- [What you are asked to do] From the listing below, pull each line that includes "orange".

·····

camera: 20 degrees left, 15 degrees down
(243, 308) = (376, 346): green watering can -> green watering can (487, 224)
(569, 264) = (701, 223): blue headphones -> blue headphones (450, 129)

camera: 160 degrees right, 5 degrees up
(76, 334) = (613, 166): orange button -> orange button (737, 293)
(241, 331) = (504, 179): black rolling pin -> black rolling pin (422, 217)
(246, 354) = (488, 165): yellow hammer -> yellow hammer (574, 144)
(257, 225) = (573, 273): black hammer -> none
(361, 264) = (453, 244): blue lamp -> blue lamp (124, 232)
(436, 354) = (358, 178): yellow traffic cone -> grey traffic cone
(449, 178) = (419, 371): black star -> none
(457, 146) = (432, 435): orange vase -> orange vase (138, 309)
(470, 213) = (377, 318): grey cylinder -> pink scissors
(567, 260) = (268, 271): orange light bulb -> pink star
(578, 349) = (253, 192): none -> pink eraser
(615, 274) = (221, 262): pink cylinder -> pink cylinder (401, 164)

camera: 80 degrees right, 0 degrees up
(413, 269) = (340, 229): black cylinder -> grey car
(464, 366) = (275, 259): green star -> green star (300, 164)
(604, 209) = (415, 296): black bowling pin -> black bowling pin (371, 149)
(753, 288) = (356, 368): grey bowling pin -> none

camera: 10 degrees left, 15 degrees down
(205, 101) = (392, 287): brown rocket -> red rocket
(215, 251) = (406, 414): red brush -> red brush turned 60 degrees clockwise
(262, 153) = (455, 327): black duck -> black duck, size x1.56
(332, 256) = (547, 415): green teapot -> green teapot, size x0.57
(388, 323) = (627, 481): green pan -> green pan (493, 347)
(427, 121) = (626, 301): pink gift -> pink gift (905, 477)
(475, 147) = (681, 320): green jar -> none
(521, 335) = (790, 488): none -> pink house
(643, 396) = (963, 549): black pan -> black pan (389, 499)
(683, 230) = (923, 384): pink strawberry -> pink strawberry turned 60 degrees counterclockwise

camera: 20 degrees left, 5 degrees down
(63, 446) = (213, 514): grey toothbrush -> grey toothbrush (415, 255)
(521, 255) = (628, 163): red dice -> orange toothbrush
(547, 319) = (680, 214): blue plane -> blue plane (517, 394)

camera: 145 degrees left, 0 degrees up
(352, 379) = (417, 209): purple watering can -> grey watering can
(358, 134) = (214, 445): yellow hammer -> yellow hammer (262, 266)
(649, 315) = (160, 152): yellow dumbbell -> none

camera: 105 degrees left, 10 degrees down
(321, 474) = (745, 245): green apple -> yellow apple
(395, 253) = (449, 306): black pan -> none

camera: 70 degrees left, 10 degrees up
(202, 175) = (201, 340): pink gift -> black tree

·····

- [Answer for the task]
(76, 334) = (613, 166): orange button -> orange button (737, 293)
(457, 146) = (432, 435): orange vase -> orange vase (138, 309)
(567, 260) = (268, 271): orange light bulb -> pink star
(521, 255) = (628, 163): red dice -> orange toothbrush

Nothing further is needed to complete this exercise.